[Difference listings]
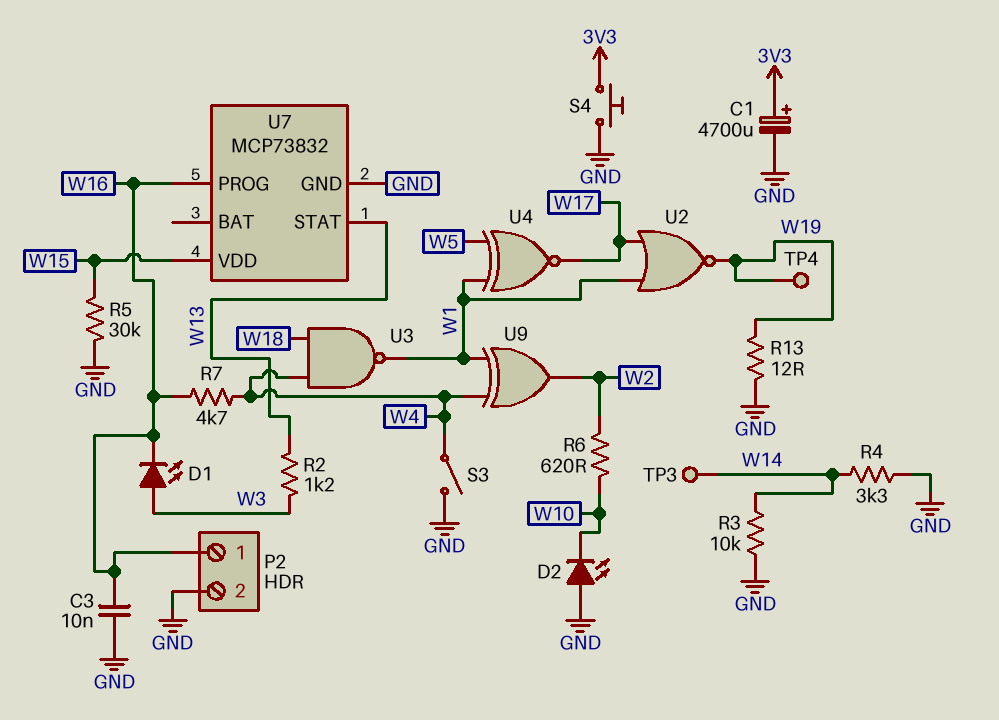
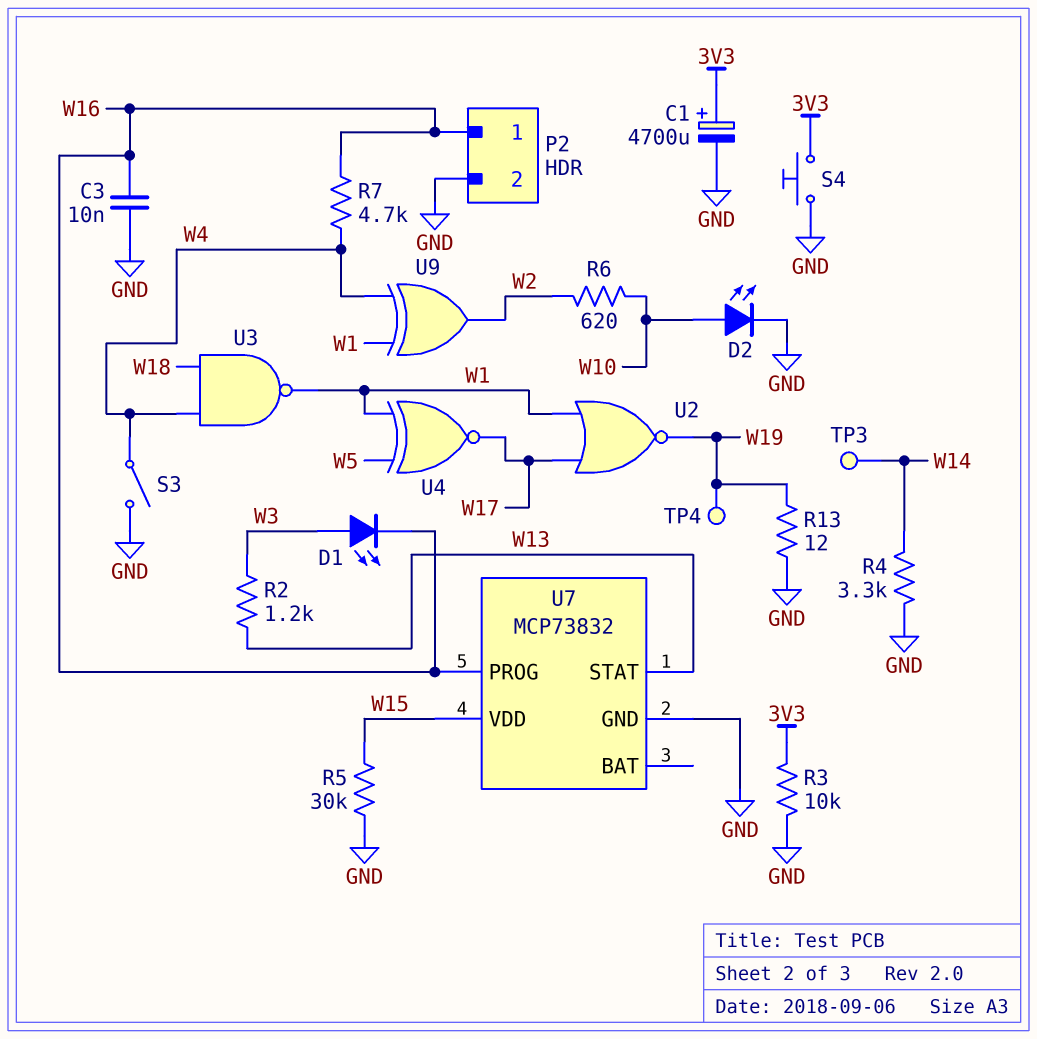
D2: LED (A GND, K W10) -> LED (A W10, K GND)
R3: 10k (GND, W14) -> 10k (3V3, GND)

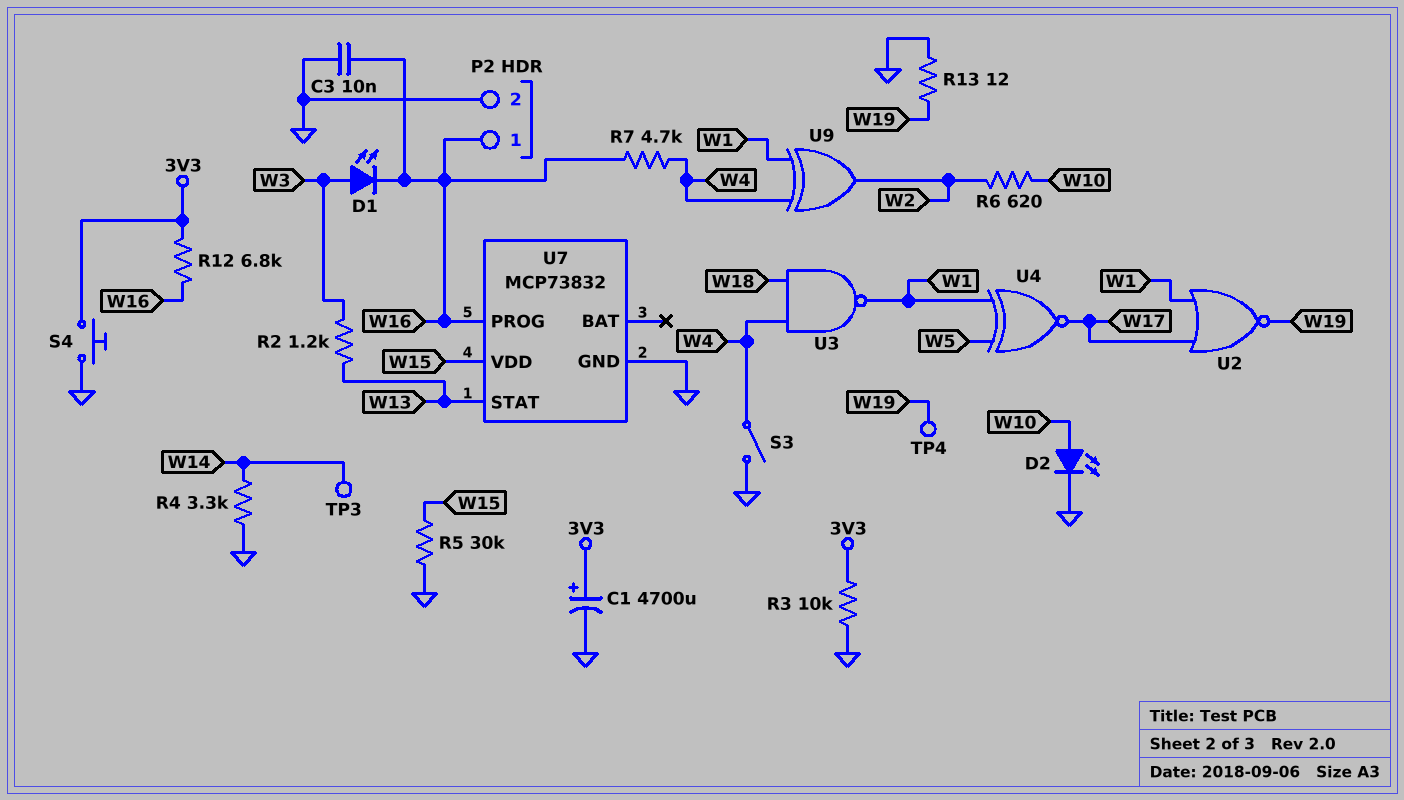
R12: none -> 6.8k (3V3, W16)

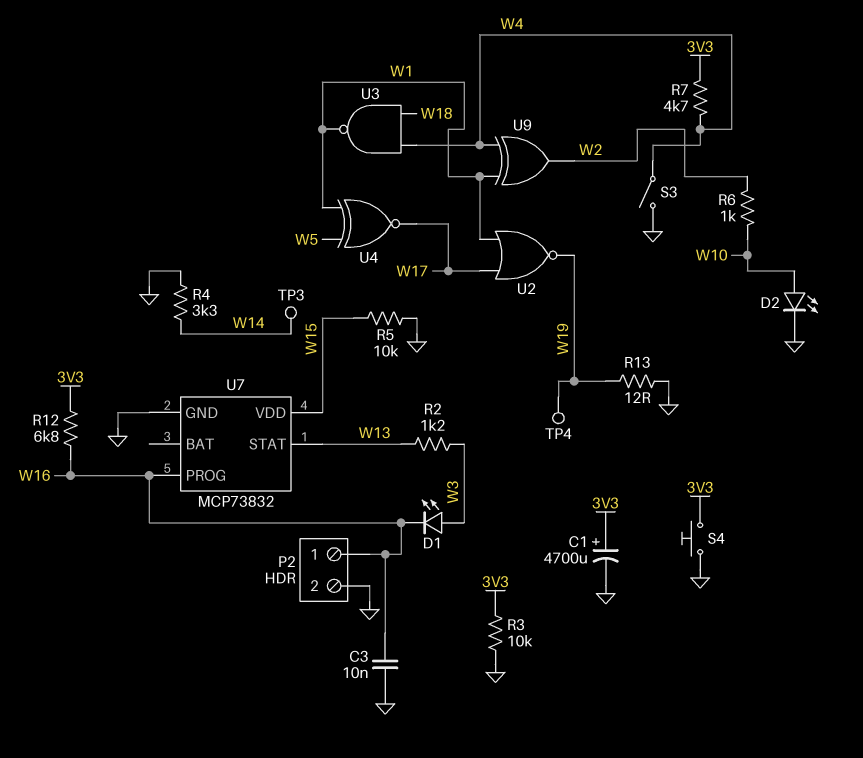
R5: 30k (GND, W15) -> 10k (GND, W15)
R6: 620 (W2, W10) -> 1k (W2, W10)
R7: 4.7k (W4, W16) -> 4.7k (3V3, W4)

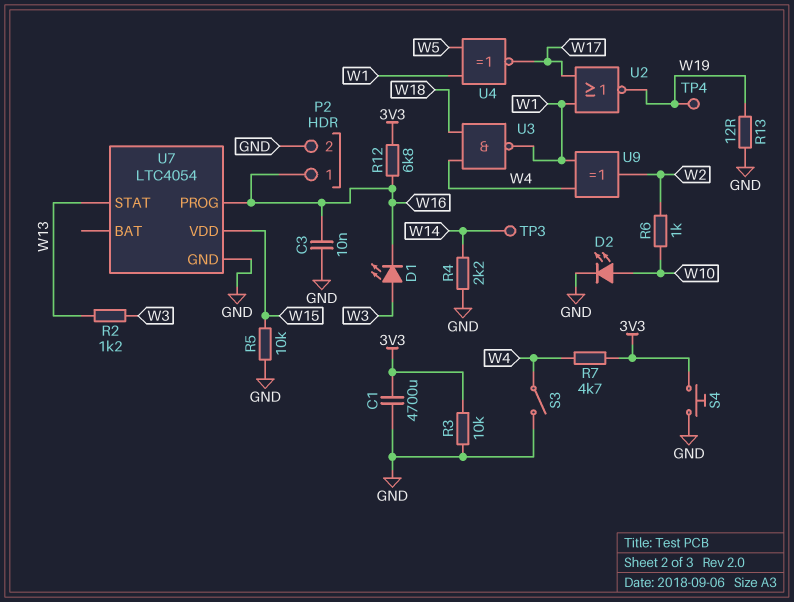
C1: 4700uF (plus 3V3, minus GND) -> 4700uF (3V3, GND)
R4: 3.3k (GND, W14) -> 2.2k (GND, W14)
U7: MCP73832 -> LTC4054

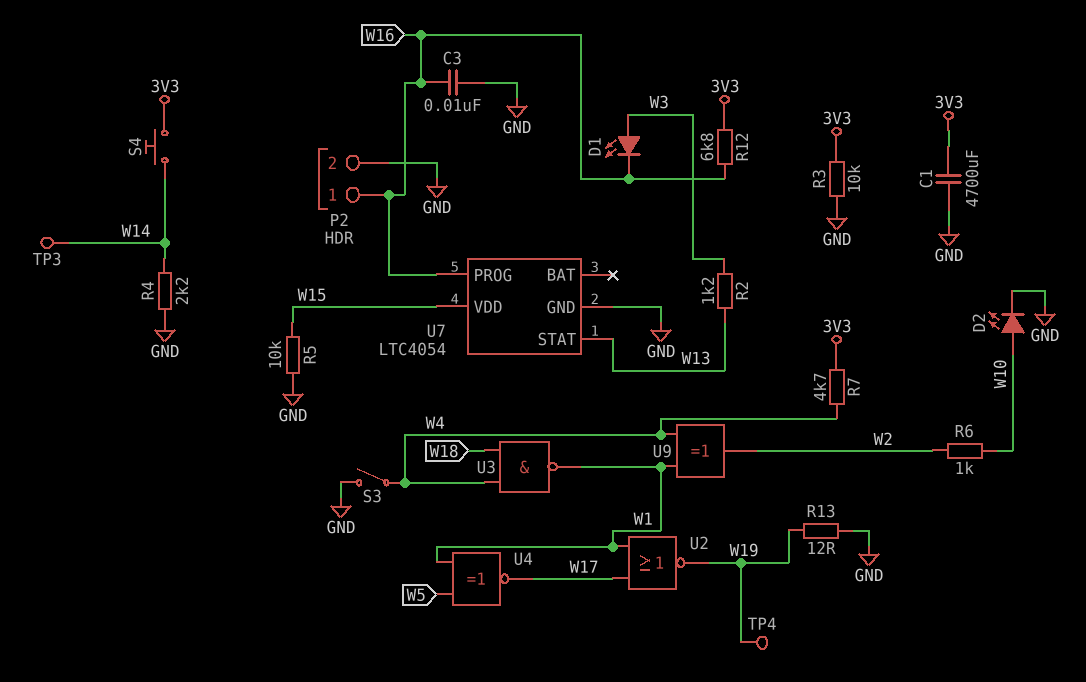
S4: button (3V3, GND) -> button (3V3, W14)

WHAT YOU HAVE TO DO – All of the data above must be printed exactly, minus its pictures.

WRITTEN RESPONSE –
D2: LED (A GND, K W10) -> LED (A W10, K GND)
R3: 10k (GND, W14) -> 10k (3V3, GND)

R12: none -> 6.8k (3V3, W16)

R5: 30k (GND, W15) -> 10k (GND, W15)
R6: 620 (W2, W10) -> 1k (W2, W10)
R7: 4.7k (W4, W16) -> 4.7k (3V3, W4)

C1: 4700uF (plus 3V3, minus GND) -> 4700uF (3V3, GND)
R4: 3.3k (GND, W14) -> 2.2k (GND, W14)
U7: MCP73832 -> LTC4054

S4: button (3V3, GND) -> button (3V3, W14)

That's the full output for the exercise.